Goal of the exercise → Starting at the line that contains "none -> orange brick D1 level 1", write out every line through the last one in the records below, word for word. Leave out any pictures.

------

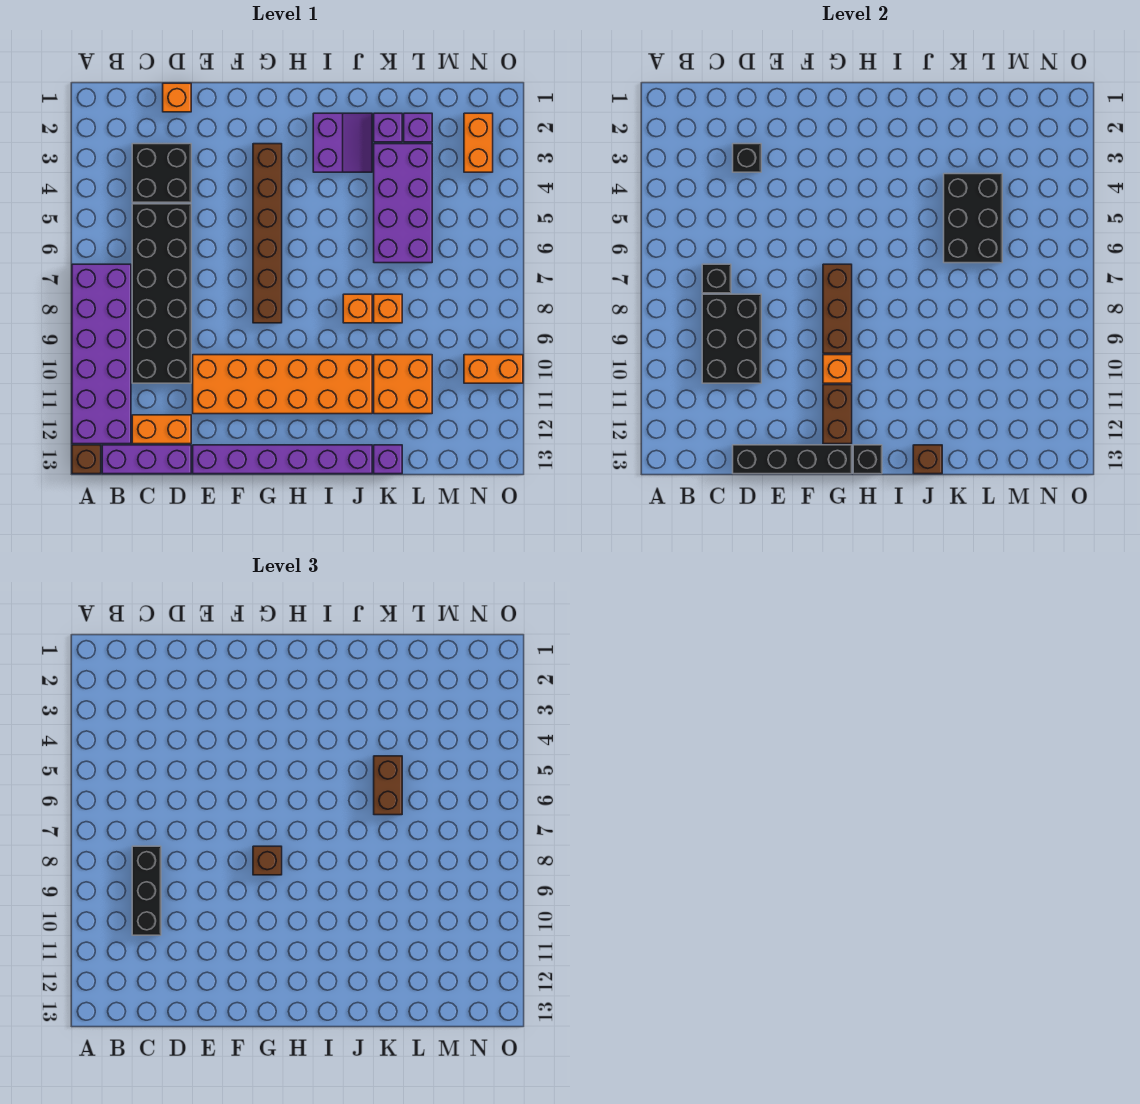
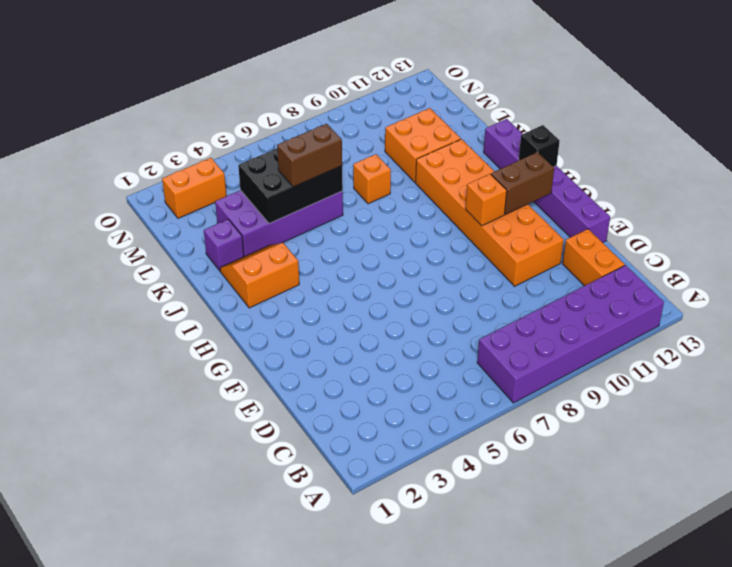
orange slope I2:J3 level 1 top I -> purple slope I2:J3 level 1 top I
none -> brown brick A13 level 1
none -> purple brick B13:D13 level 1
none -> black brick C3:D4 level 1
none -> black brick C5:D10 level 1

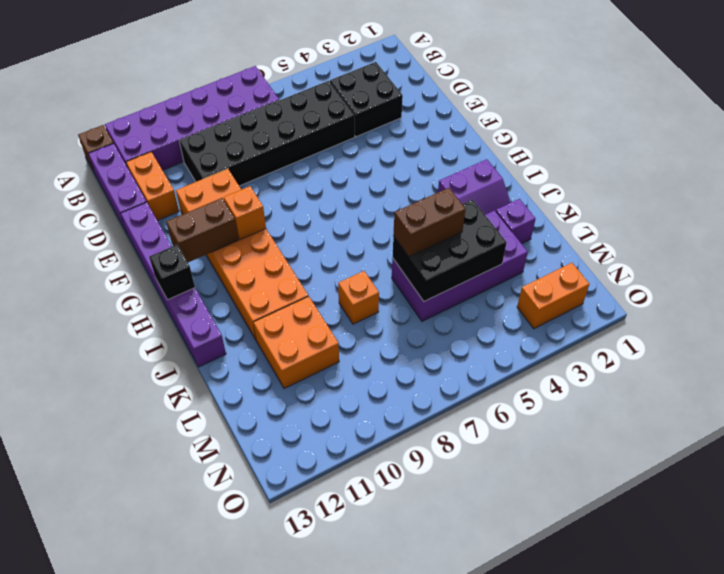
none -> orange brick D1 level 1
none -> brown brick G3:G8 level 1
none -> orange brick J8 level 1
none -> purple brick K13 level 1

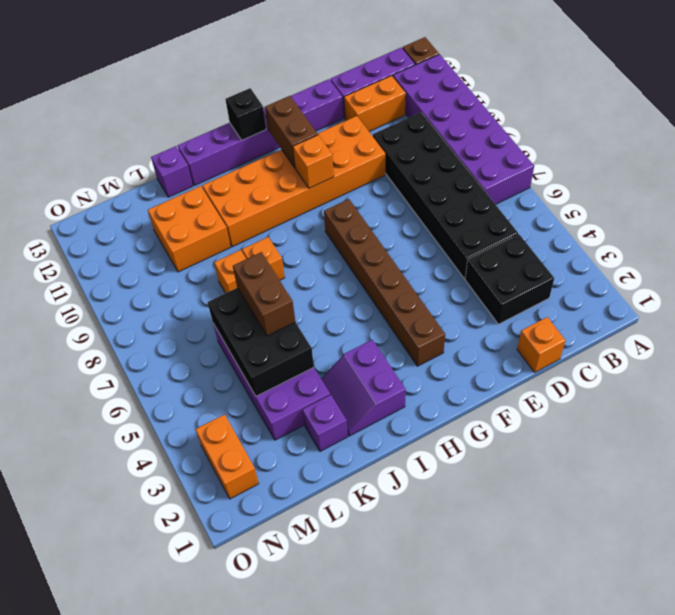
none -> purple brick L2 level 1
none -> orange brick N10:O10 level 1
none -> black brick C7 level 2
none -> black brick C8:D10 level 2

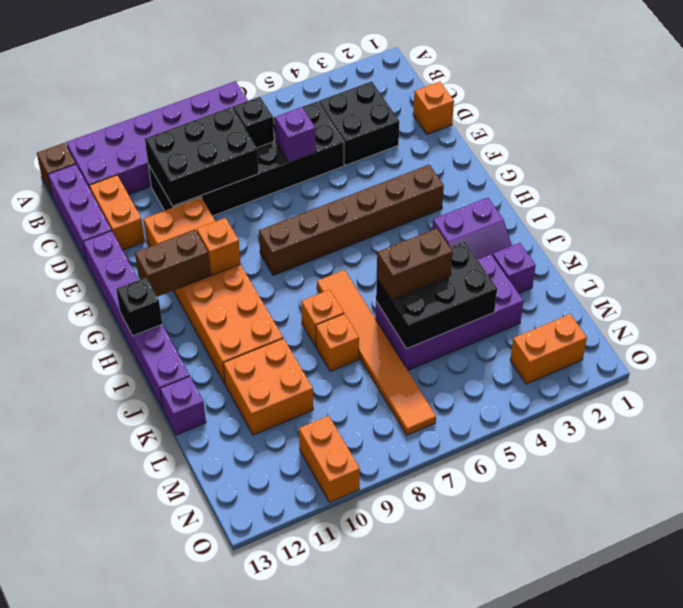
purple brick D6 level 2 -> purple brick L2 level 1
orange tile I7:N7 level 1 -> none
none -> black brick D3 level 2
none -> black brick D13:G13 level 2
none -> brown brick G7:G9 level 2
none -> brown brick J13 level 2

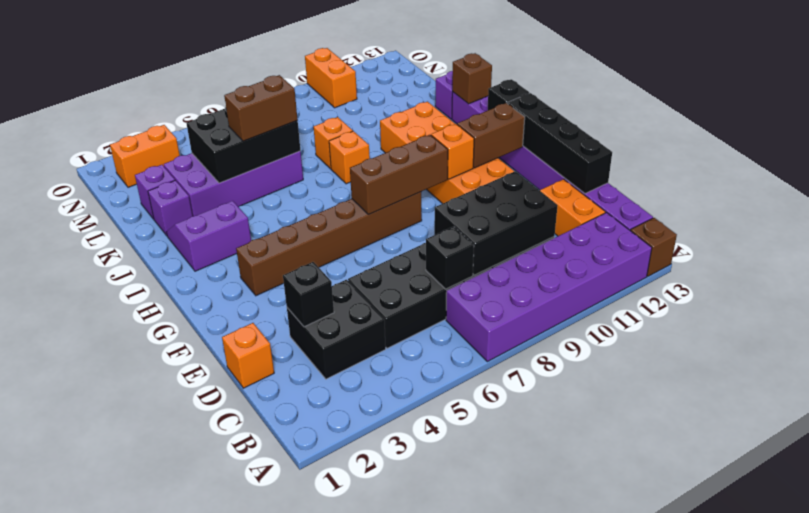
none -> orange brick K10:L11 level 1
none -> black brick C8:C10 level 3
none -> brown brick G8 level 3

------

Written solution →
none -> orange brick D1 level 1
none -> brown brick G3:G8 level 1
none -> orange brick J8 level 1
none -> purple brick K13 level 1

none -> purple brick L2 level 1
none -> orange brick N10:O10 level 1
none -> black brick C7 level 2
none -> black brick C8:D10 level 2

purple brick D6 level 2 -> purple brick L2 level 1
orange tile I7:N7 level 1 -> none
none -> black brick D3 level 2
none -> black brick D13:G13 level 2
none -> brown brick G7:G9 level 2
none -> brown brick J13 level 2

none -> orange brick K10:L11 level 1
none -> black brick C8:C10 level 3
none -> brown brick G8 level 3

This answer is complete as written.